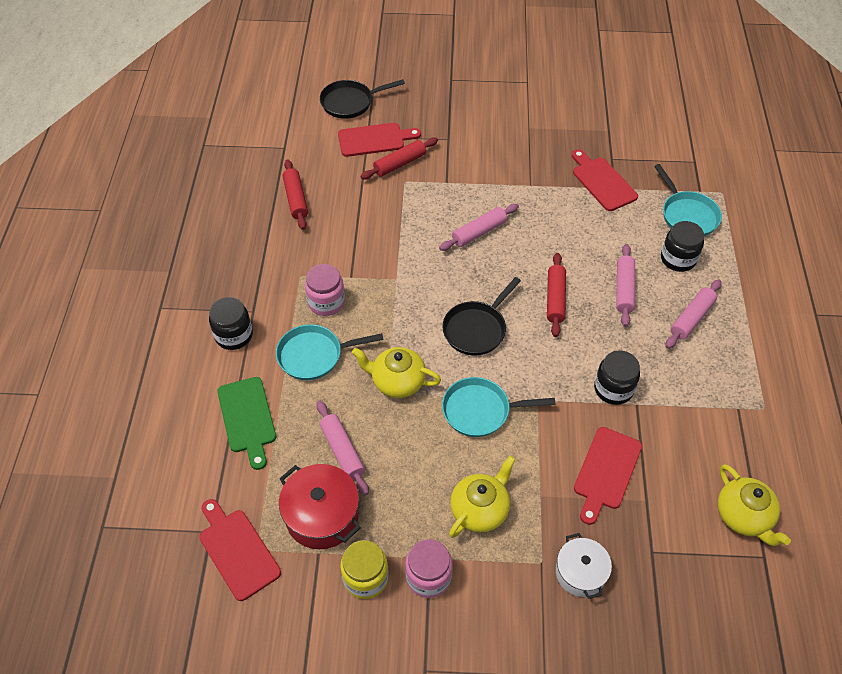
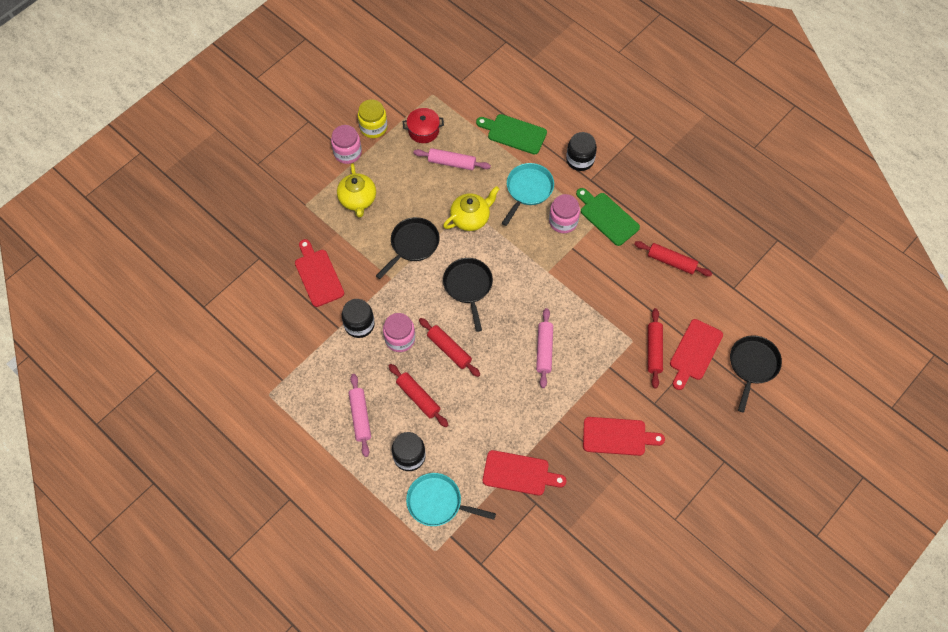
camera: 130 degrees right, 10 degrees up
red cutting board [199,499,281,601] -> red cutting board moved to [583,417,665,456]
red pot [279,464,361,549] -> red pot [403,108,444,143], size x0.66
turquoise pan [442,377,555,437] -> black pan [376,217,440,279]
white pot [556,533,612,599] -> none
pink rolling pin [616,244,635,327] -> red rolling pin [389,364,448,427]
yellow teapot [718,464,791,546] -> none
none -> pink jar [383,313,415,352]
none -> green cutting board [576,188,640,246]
______
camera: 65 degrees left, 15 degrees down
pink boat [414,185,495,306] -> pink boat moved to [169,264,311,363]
______
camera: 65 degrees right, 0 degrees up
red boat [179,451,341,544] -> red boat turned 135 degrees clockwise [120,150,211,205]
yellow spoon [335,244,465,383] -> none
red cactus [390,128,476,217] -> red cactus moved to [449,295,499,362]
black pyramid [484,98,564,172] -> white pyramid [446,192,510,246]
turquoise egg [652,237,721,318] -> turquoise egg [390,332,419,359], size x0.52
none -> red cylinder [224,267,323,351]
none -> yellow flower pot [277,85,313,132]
______
• _Exercise details_:
In the listing above, find the line with "camera: 65 degrees left, 15 degrees down" and the line with "pink boat [414,185,495,306]", then print exactly those lines and every line between them.

• _Response for this exercise_:
camera: 65 degrees left, 15 degrees down
pink boat [414,185,495,306] -> pink boat moved to [169,264,311,363]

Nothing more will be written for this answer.